Source data
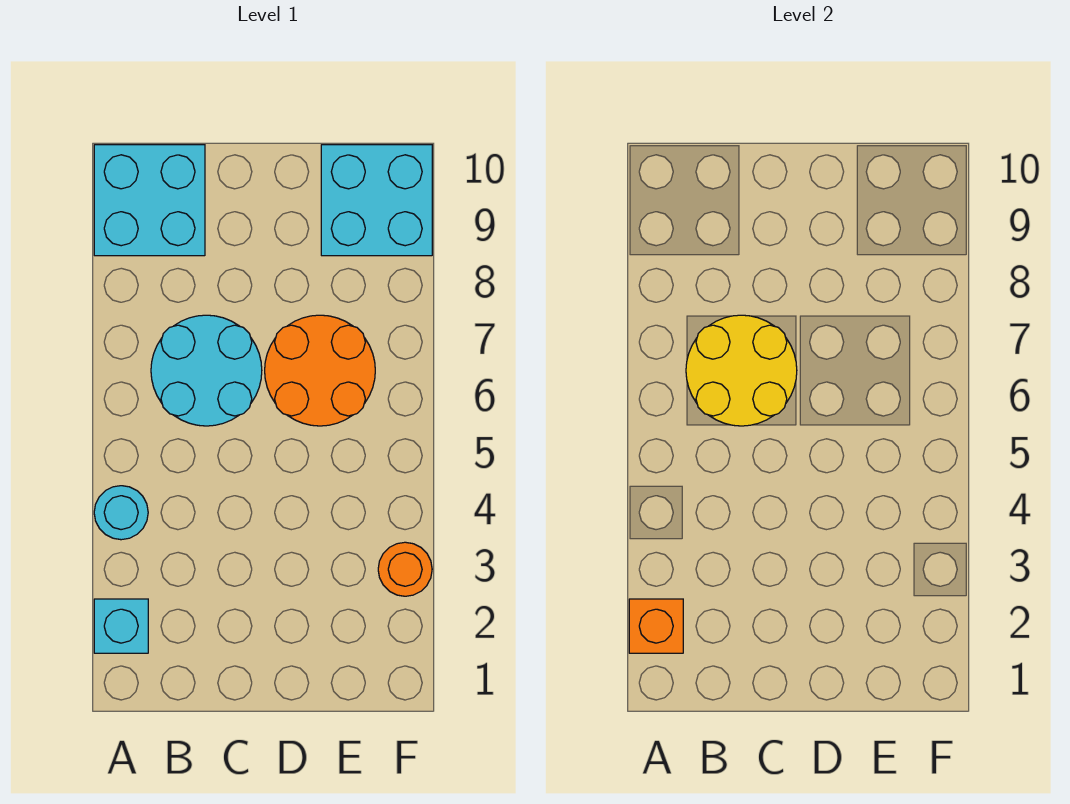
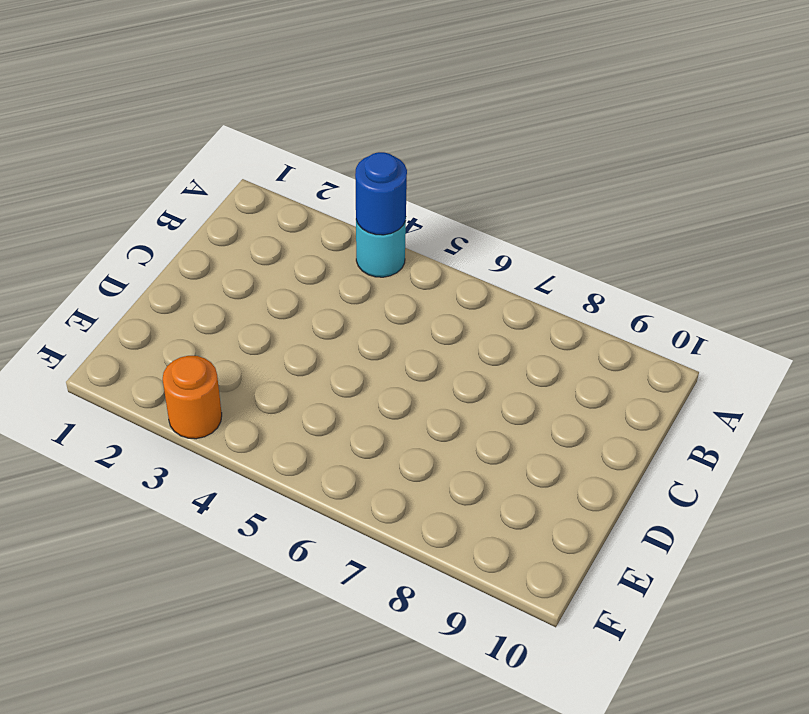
blue round brick A4 level 2 -> none
none -> cyan brick A2 level 1
none -> cyan brick A9:B10 level 1

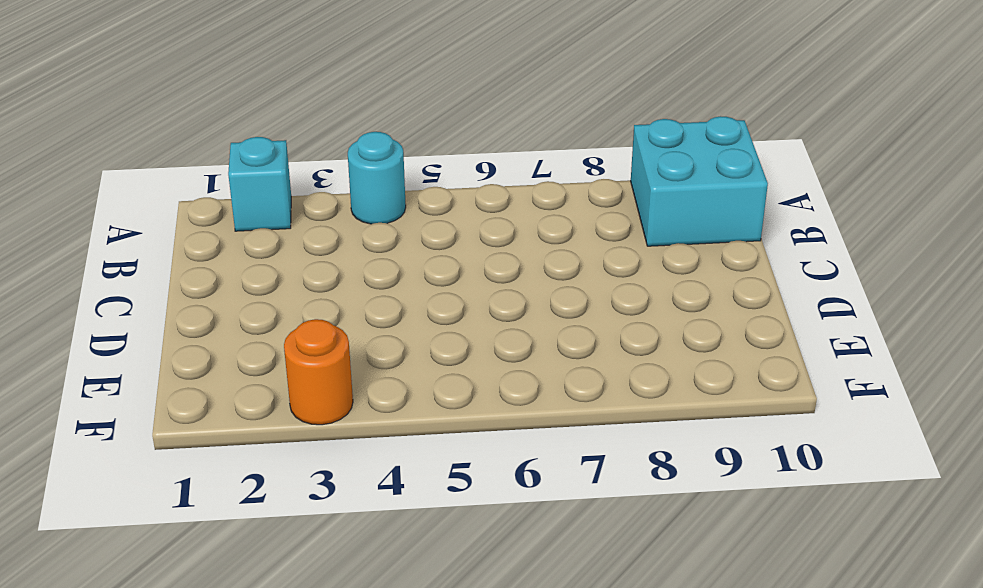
none -> cyan round brick B6:C7 level 1
none -> orange round brick D6:E7 level 1

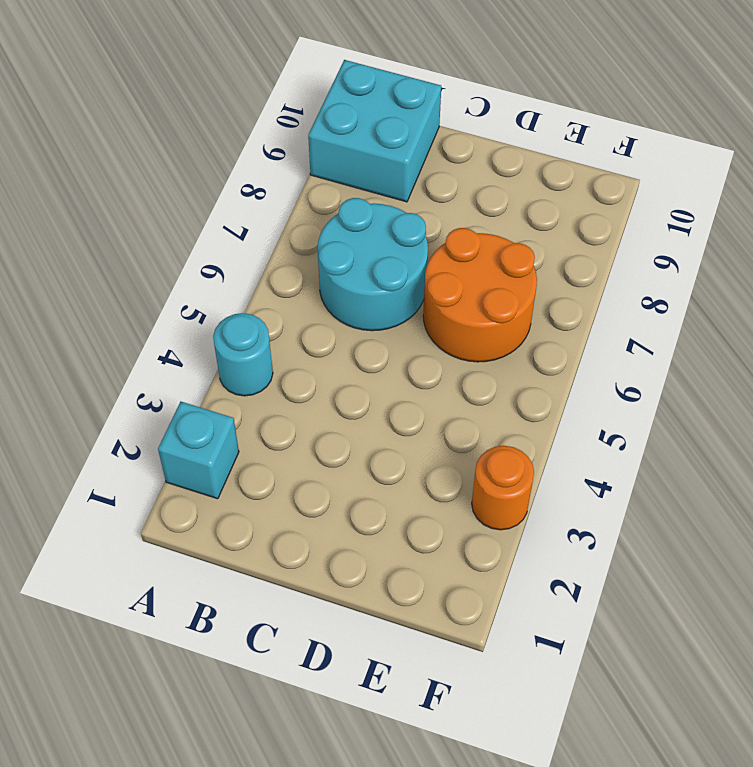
none -> cyan brick E9:F10 level 1
none -> orange brick A2 level 2

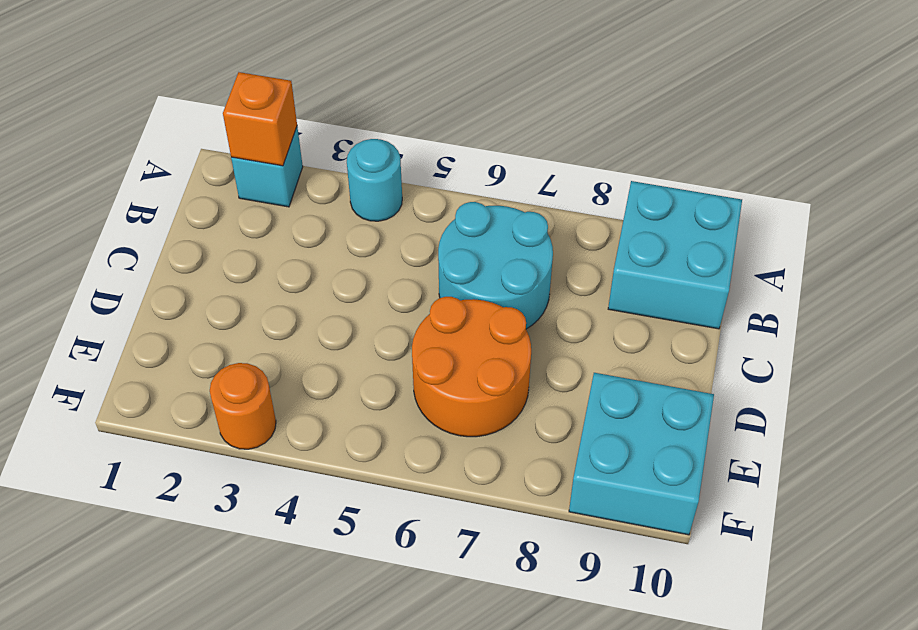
none -> yellow round brick B6:C7 level 2

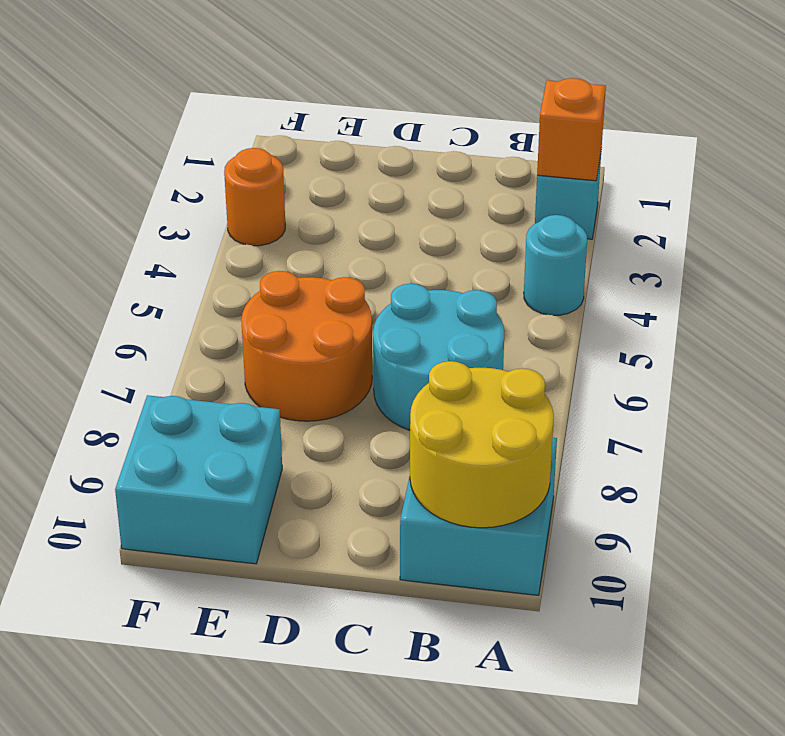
yellow round brick A9:B10 level 2 -> yellow round brick B6:C7 level 2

Aim of the exercise
Show all lines from the data above in which the word "none" appears.

Result of the task
blue round brick A4 level 2 -> none
none -> cyan brick A2 level 1
none -> cyan brick A9:B10 level 1
none -> cyan round brick B6:C7 level 1
none -> orange round brick D6:E7 level 1
none -> cyan brick E9:F10 level 1
none -> orange brick A2 level 2
none -> yellow round brick B6:C7 level 2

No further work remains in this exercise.